> Given data:
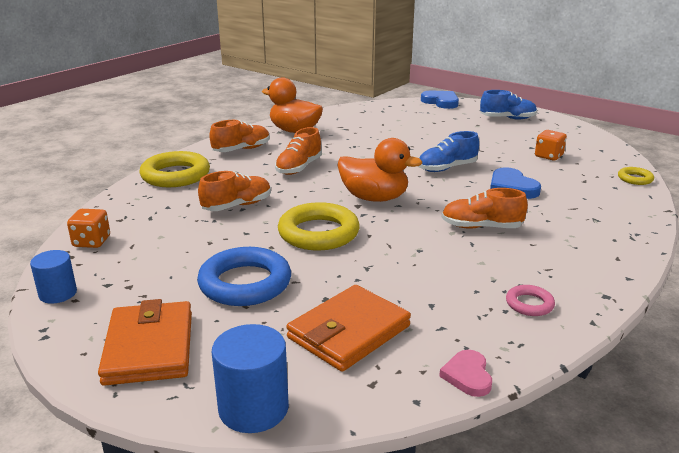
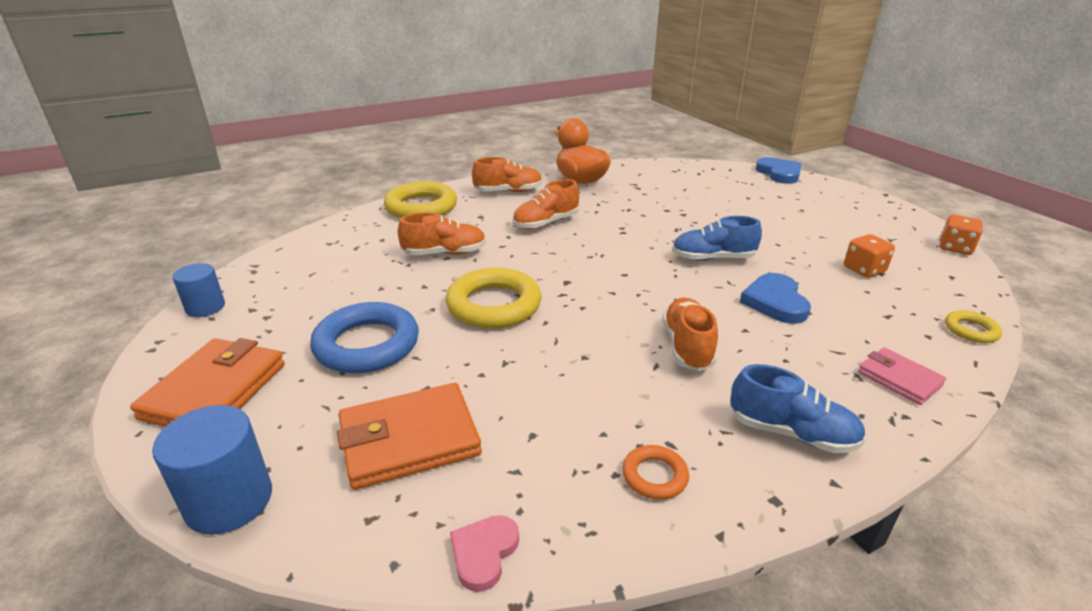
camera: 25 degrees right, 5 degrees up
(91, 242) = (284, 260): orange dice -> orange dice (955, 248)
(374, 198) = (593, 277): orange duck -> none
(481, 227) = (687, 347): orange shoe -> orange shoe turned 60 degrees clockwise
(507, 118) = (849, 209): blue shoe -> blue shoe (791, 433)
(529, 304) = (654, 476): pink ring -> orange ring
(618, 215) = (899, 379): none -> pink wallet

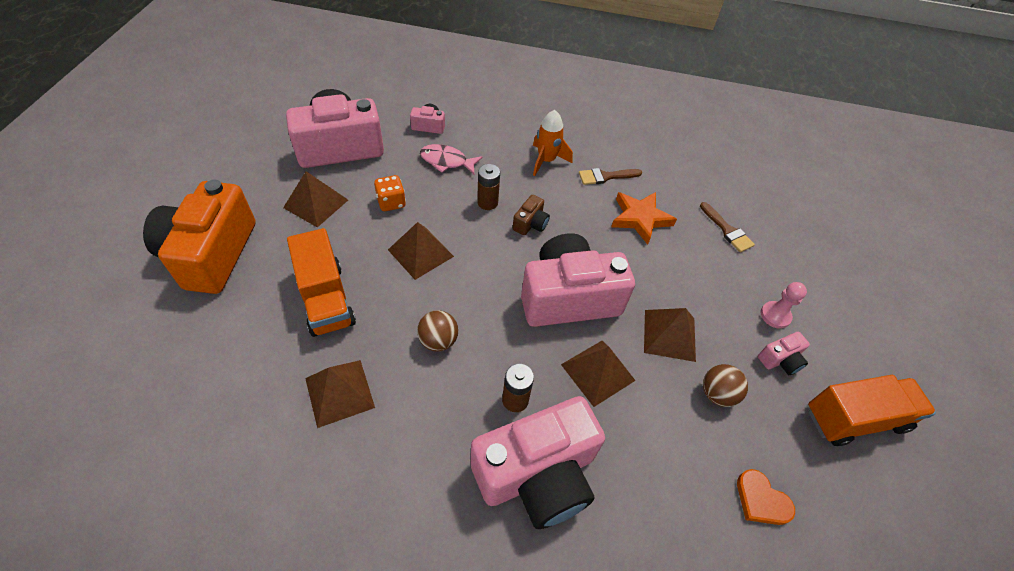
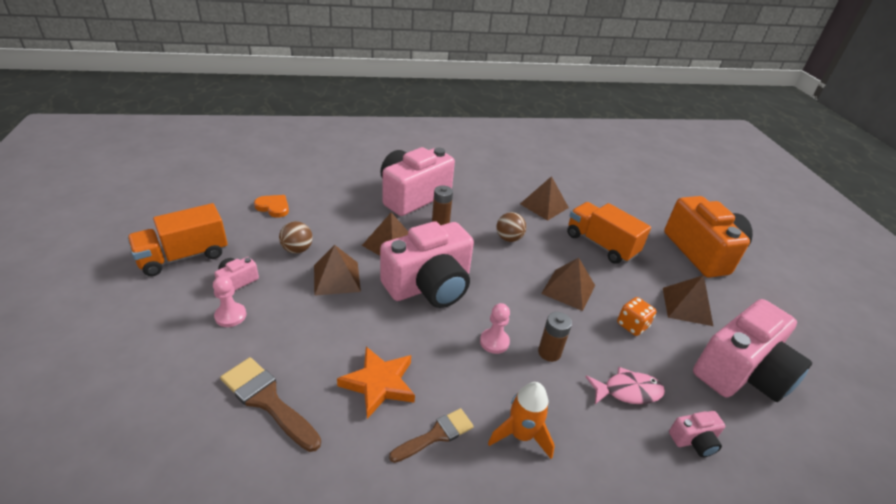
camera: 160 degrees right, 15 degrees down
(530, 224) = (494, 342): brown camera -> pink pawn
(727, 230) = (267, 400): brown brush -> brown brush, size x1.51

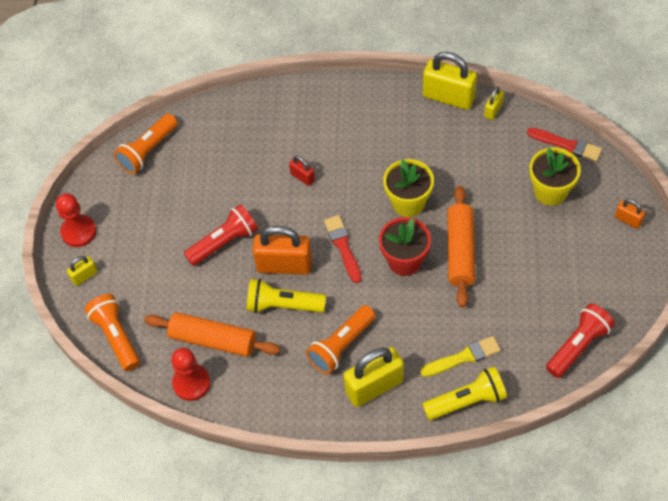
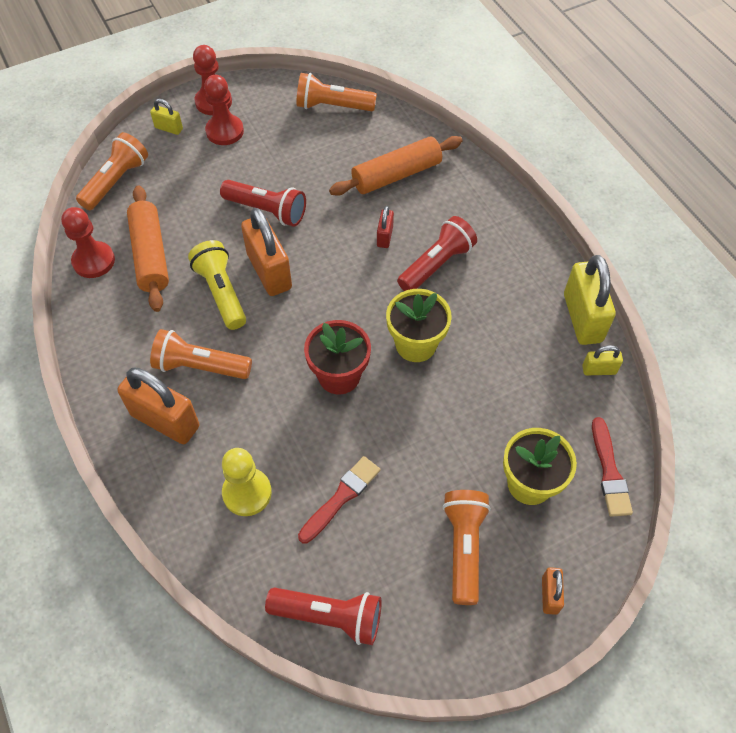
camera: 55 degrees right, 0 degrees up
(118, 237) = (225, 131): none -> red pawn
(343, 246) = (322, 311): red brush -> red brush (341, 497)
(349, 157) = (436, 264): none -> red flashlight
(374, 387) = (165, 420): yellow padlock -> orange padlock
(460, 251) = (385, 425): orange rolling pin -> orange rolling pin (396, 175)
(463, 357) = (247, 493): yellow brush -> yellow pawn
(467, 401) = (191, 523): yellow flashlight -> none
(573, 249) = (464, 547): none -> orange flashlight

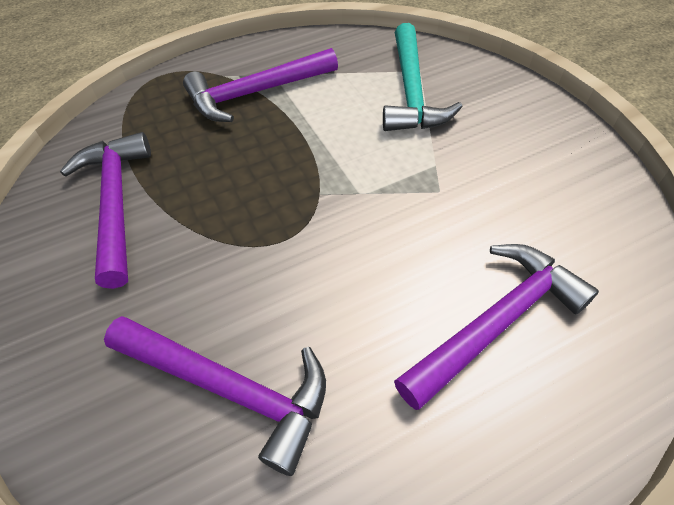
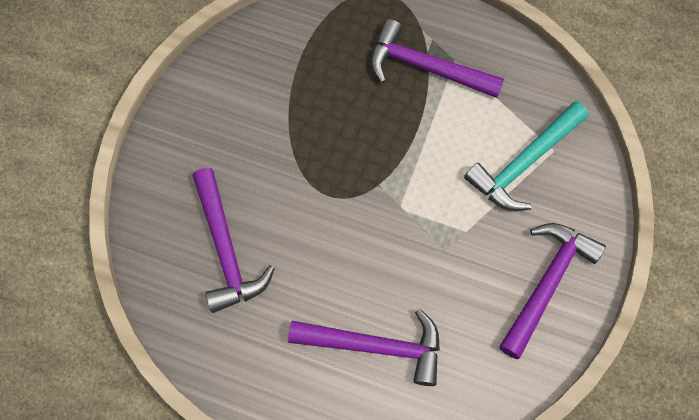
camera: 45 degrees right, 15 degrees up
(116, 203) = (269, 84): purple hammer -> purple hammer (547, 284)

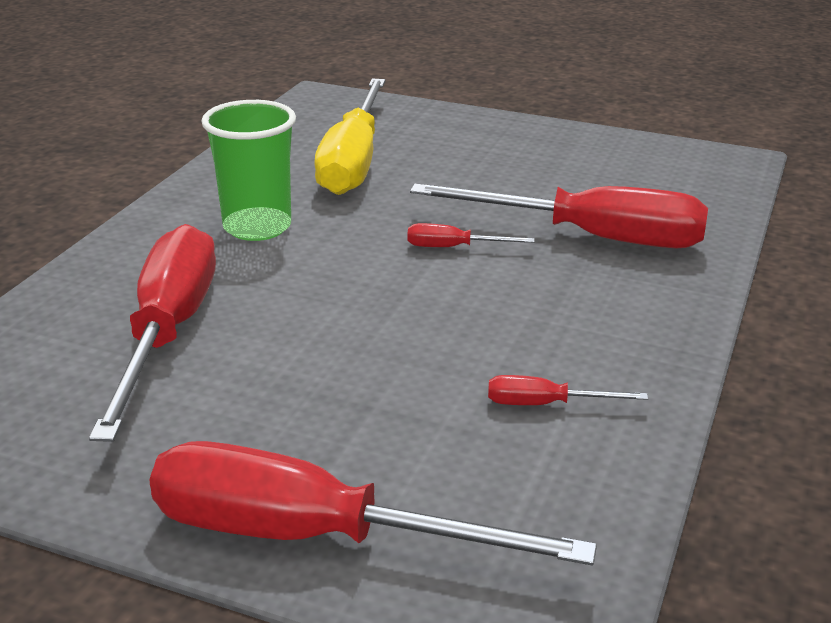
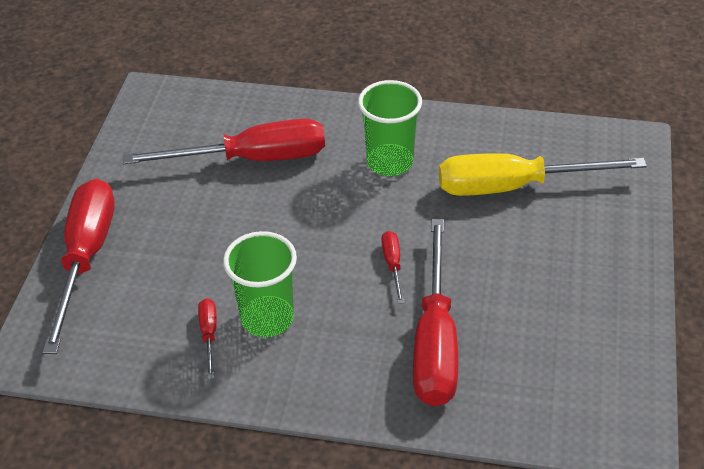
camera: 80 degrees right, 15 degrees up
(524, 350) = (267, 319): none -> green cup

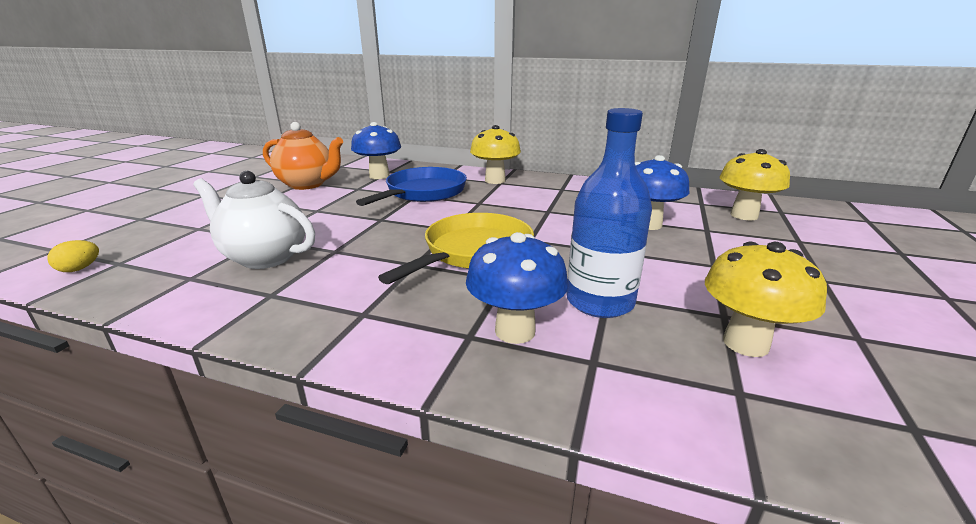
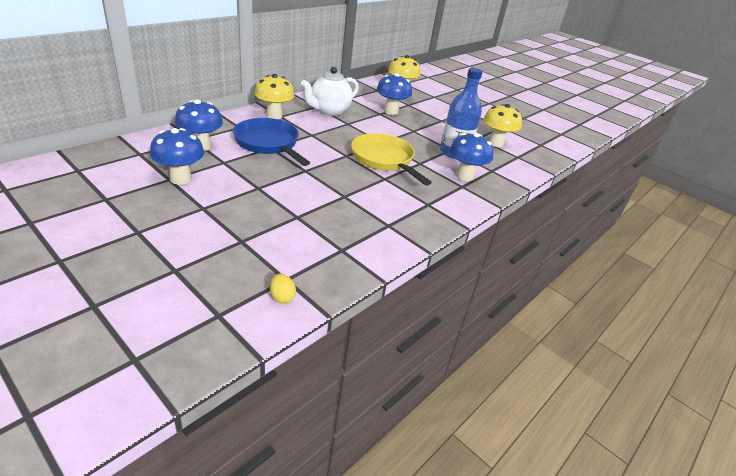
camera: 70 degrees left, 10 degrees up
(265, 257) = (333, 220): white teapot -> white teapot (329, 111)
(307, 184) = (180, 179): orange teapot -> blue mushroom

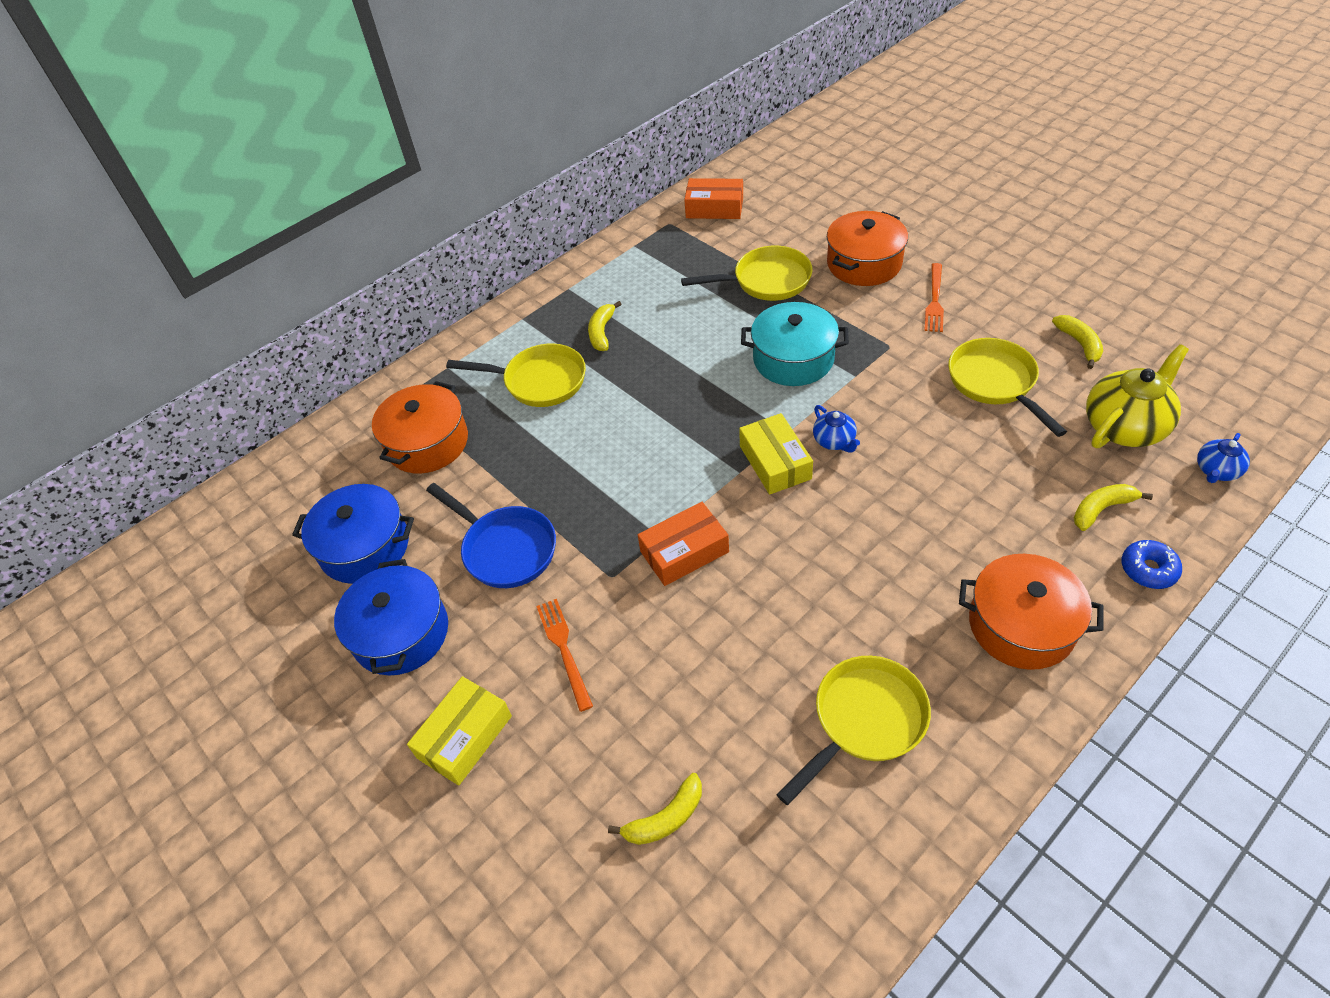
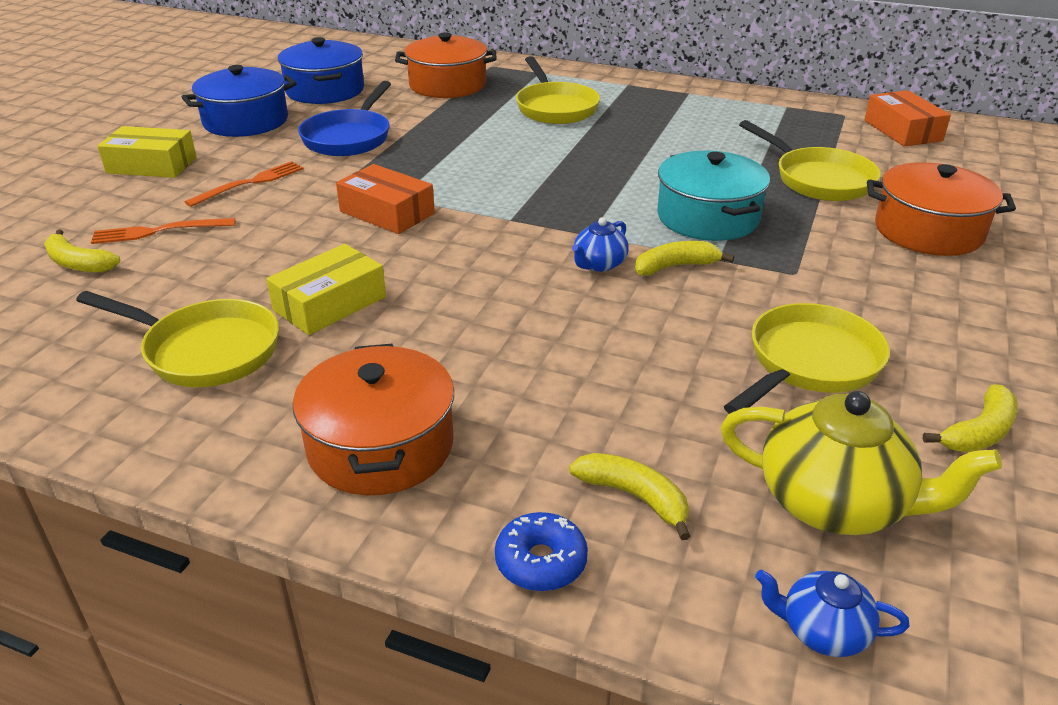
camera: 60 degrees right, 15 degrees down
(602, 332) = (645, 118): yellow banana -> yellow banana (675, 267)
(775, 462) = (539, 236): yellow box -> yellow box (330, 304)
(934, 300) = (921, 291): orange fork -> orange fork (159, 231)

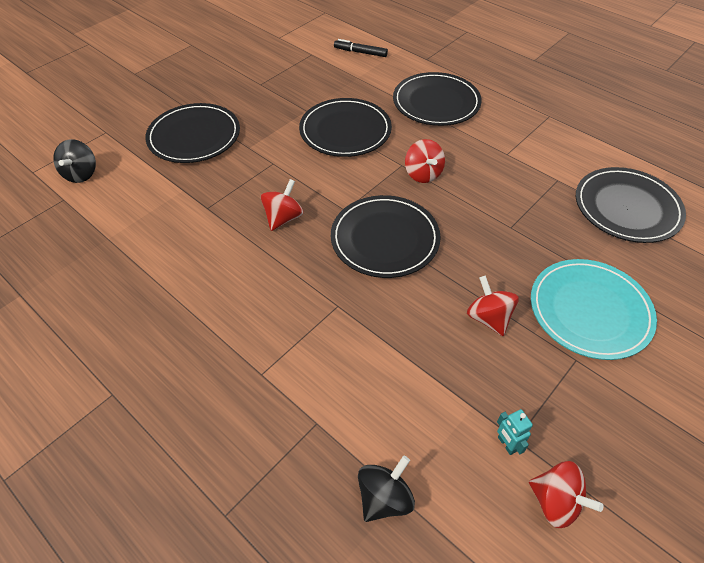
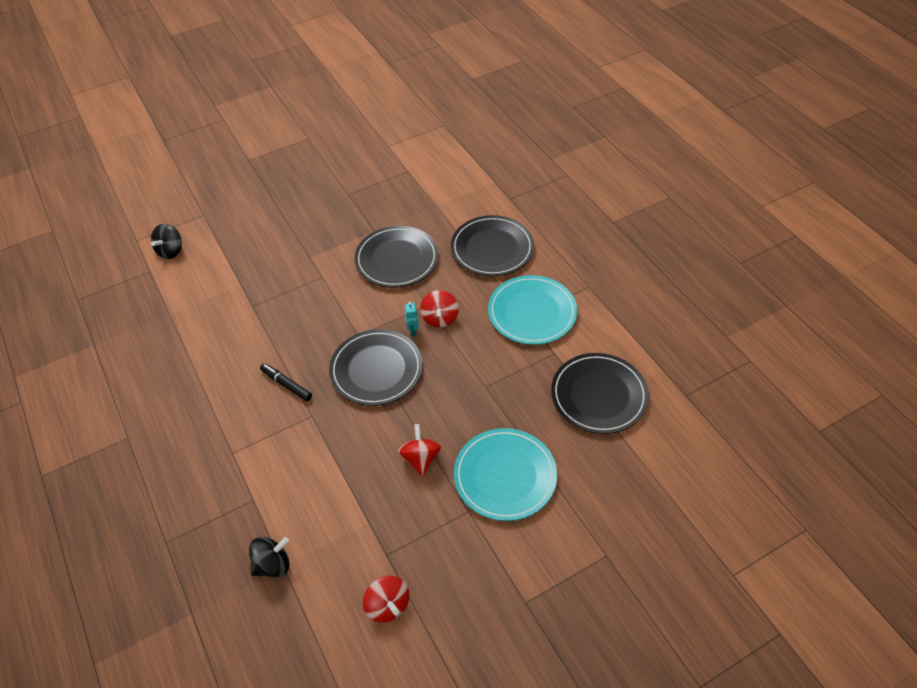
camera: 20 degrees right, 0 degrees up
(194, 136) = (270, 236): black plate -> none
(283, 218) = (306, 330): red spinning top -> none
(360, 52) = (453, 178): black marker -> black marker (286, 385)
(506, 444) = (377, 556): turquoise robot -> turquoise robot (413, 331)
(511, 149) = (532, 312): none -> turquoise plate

> Task to carry out:
In the entries above, count the lines that contain the string "turquoise" and reply with the number only.

> Reply to the task:
2